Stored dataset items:
## Begin

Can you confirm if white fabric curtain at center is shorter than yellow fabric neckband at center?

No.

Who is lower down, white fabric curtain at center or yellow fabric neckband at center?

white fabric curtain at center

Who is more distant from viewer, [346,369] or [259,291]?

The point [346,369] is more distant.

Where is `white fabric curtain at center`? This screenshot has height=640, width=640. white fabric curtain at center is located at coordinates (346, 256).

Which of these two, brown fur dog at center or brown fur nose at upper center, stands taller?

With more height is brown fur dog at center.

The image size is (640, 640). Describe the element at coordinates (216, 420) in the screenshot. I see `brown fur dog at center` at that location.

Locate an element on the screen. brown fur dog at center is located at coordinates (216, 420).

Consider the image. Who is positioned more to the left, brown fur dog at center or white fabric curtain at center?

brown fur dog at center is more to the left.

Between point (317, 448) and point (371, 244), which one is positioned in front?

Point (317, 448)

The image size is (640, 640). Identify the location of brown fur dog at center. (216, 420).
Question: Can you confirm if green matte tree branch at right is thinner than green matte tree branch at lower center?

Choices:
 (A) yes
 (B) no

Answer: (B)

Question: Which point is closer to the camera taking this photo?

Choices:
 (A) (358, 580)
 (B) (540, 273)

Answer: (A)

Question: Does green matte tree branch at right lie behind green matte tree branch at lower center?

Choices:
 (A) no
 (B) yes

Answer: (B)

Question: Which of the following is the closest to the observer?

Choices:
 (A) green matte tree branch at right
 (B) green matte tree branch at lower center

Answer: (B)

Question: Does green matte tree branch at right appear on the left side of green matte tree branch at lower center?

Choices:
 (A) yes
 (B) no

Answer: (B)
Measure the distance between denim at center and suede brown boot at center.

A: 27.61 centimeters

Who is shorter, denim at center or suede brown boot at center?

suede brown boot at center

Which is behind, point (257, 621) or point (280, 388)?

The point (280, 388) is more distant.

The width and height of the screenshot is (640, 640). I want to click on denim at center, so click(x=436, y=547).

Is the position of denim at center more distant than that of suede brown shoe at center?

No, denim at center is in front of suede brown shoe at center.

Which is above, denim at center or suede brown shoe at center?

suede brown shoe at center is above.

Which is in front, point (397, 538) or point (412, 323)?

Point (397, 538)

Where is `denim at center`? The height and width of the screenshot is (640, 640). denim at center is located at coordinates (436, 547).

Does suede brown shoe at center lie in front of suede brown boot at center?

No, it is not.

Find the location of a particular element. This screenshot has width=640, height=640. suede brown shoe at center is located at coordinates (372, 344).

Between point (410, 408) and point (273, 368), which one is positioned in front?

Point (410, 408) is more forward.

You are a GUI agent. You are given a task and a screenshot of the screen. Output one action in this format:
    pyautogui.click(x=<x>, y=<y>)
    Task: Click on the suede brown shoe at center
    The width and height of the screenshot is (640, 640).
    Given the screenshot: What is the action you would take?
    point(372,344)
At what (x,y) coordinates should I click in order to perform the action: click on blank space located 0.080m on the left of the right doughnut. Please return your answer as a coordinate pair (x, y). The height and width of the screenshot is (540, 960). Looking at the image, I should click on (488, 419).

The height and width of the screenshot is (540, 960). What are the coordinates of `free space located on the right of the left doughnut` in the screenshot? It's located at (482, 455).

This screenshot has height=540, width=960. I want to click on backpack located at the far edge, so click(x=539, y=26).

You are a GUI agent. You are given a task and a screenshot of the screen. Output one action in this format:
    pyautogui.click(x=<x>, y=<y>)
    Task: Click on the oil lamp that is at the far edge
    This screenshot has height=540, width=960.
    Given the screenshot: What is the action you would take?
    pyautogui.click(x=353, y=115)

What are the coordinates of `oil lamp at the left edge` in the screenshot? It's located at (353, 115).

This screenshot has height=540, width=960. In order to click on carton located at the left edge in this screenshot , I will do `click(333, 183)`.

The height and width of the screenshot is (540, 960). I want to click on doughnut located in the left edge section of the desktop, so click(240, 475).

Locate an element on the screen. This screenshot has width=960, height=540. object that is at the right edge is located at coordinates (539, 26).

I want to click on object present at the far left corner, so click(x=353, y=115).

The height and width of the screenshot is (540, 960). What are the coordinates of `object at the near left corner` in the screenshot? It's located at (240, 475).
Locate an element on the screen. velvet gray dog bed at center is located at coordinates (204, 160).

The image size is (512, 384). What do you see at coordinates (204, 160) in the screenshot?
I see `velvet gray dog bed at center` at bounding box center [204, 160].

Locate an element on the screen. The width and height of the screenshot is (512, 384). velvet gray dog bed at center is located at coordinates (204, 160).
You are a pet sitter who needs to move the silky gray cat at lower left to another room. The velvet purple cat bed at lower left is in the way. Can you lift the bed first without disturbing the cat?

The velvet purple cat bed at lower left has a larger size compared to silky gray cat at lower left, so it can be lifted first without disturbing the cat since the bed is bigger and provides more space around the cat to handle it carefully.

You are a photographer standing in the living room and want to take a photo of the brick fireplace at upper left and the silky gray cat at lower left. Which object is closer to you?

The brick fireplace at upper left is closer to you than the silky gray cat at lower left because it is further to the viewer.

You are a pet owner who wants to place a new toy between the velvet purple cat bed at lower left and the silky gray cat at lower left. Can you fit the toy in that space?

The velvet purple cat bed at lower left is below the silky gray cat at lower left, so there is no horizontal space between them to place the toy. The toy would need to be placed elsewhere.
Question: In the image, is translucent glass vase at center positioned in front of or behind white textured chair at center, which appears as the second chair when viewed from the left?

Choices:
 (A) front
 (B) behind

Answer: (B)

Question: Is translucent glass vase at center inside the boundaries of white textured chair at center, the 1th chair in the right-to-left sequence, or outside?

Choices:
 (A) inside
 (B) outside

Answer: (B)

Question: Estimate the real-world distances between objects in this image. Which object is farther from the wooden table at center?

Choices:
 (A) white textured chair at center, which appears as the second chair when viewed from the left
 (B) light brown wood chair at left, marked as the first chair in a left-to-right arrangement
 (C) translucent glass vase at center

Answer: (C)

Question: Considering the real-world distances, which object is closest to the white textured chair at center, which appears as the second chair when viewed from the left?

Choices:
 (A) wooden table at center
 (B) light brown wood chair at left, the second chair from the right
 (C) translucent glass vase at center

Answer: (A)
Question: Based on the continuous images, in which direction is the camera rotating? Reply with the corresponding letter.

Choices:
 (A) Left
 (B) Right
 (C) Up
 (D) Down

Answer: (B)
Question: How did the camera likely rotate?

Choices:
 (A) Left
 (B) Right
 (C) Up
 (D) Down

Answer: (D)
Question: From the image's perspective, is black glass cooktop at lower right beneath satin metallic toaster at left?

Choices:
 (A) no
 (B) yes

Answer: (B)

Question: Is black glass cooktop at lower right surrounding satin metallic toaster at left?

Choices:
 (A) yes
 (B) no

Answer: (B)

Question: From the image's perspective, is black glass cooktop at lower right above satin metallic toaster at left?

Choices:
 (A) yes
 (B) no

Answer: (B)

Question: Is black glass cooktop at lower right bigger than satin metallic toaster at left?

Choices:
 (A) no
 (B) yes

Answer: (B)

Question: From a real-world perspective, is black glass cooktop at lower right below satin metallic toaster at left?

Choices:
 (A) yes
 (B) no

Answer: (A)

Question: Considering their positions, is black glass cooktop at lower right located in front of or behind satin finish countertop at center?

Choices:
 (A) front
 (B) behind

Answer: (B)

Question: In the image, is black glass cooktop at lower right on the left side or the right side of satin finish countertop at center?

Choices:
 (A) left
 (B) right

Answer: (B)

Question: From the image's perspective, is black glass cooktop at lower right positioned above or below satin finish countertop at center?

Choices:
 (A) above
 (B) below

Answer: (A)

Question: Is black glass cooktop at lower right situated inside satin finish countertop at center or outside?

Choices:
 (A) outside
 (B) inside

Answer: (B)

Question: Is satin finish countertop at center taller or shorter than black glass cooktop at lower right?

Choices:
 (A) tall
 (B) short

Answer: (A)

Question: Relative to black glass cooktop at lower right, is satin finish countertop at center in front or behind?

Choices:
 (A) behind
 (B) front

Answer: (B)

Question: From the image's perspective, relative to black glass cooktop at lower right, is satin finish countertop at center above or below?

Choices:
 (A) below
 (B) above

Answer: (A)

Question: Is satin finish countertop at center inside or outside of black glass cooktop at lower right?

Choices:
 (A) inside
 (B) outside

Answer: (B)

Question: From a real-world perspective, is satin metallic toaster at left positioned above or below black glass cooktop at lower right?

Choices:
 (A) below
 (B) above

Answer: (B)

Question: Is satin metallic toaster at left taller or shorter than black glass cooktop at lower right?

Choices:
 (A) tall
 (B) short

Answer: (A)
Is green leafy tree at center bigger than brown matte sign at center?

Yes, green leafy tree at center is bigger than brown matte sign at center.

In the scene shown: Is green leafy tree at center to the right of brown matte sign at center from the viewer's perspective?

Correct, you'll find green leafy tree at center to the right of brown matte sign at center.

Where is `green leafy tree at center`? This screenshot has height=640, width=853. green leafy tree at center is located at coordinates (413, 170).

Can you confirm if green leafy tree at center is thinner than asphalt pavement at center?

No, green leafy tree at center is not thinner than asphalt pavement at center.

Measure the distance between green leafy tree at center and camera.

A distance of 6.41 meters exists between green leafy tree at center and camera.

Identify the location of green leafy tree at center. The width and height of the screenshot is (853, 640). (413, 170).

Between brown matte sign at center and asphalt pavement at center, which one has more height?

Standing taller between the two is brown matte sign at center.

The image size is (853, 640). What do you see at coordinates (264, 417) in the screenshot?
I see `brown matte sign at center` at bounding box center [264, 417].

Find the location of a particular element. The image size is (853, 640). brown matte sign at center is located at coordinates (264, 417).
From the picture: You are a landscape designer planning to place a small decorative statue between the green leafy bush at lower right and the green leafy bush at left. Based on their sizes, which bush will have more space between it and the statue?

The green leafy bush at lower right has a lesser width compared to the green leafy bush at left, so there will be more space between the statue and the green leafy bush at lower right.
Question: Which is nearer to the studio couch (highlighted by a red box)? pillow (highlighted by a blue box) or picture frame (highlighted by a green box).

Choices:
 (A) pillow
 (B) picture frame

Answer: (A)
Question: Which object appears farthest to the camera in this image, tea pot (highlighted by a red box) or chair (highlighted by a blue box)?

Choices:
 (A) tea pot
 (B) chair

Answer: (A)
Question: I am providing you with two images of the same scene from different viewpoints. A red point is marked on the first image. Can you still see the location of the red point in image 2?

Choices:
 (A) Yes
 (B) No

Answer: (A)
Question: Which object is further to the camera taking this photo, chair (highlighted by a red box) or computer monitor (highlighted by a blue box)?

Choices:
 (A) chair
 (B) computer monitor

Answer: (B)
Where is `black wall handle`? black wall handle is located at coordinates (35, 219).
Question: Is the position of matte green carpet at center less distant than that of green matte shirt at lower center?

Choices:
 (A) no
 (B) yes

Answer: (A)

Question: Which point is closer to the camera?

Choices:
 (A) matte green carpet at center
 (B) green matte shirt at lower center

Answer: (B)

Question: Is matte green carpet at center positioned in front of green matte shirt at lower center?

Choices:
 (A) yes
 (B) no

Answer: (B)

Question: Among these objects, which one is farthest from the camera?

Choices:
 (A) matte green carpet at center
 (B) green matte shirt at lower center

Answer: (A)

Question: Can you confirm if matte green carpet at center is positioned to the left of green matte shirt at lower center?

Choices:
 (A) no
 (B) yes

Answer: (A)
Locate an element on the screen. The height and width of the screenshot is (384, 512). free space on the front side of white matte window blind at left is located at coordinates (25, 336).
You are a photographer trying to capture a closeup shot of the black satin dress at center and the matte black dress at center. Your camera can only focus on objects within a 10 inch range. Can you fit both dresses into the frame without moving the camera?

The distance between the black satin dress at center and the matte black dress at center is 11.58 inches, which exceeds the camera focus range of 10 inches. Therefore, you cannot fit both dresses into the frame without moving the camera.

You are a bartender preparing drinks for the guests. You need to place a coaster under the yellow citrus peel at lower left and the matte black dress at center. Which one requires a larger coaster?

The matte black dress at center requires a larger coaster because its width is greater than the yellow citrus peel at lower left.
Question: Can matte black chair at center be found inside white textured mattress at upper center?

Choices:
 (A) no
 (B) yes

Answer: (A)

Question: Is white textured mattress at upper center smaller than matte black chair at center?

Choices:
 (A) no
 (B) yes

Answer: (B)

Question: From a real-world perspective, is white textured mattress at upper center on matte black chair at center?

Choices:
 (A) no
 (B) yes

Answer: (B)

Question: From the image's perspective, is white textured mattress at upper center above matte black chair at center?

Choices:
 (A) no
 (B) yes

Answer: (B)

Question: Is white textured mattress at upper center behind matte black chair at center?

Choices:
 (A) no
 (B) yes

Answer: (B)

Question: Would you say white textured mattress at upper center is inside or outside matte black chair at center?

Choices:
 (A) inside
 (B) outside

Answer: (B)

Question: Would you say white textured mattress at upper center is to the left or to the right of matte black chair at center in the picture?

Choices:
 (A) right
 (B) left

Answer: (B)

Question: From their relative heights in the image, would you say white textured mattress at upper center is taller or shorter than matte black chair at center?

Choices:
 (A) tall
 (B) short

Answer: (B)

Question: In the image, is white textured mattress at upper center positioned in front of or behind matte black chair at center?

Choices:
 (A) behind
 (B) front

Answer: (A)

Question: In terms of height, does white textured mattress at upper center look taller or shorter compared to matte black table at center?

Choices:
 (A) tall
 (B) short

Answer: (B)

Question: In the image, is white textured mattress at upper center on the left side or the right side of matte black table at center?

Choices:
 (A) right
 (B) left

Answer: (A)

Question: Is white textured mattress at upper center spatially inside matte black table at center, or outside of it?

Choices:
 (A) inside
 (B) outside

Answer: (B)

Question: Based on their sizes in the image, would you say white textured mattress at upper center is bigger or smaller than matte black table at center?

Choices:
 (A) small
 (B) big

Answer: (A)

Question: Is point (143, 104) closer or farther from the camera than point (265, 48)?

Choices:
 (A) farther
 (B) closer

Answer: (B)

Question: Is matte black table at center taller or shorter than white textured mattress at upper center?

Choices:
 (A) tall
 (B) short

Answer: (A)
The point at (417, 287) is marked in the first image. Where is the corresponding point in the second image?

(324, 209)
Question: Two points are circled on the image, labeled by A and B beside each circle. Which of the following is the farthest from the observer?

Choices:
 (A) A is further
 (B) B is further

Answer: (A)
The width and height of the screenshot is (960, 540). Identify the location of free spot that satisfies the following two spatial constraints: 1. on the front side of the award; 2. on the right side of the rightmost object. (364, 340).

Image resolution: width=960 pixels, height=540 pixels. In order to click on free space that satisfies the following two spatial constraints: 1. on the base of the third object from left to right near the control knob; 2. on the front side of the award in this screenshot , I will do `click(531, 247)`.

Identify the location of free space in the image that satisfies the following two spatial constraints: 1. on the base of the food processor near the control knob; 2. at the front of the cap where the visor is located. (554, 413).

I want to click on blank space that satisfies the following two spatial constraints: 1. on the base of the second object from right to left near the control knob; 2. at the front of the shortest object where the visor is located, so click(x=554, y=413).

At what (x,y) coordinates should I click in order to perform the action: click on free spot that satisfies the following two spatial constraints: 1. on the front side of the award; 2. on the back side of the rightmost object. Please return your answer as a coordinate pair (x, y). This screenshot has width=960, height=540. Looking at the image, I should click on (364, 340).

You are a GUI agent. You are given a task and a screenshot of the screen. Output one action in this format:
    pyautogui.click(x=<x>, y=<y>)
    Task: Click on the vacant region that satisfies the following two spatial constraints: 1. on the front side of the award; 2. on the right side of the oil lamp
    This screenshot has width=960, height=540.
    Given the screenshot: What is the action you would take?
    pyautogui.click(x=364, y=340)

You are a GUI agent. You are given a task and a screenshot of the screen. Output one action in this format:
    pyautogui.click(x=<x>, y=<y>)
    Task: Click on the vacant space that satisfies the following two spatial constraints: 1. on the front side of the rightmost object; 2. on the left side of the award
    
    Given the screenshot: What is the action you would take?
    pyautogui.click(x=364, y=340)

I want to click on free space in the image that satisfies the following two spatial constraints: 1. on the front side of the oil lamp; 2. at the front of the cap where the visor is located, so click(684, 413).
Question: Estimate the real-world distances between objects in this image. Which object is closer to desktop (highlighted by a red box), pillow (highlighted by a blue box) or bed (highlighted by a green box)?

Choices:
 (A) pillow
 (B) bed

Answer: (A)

## End

*TASK INSTRUCTIONS*
Tally the lines of the records above that contain the string "room", matching case exactly, and give only the number.

*OUTPUT OF THE TASK*
2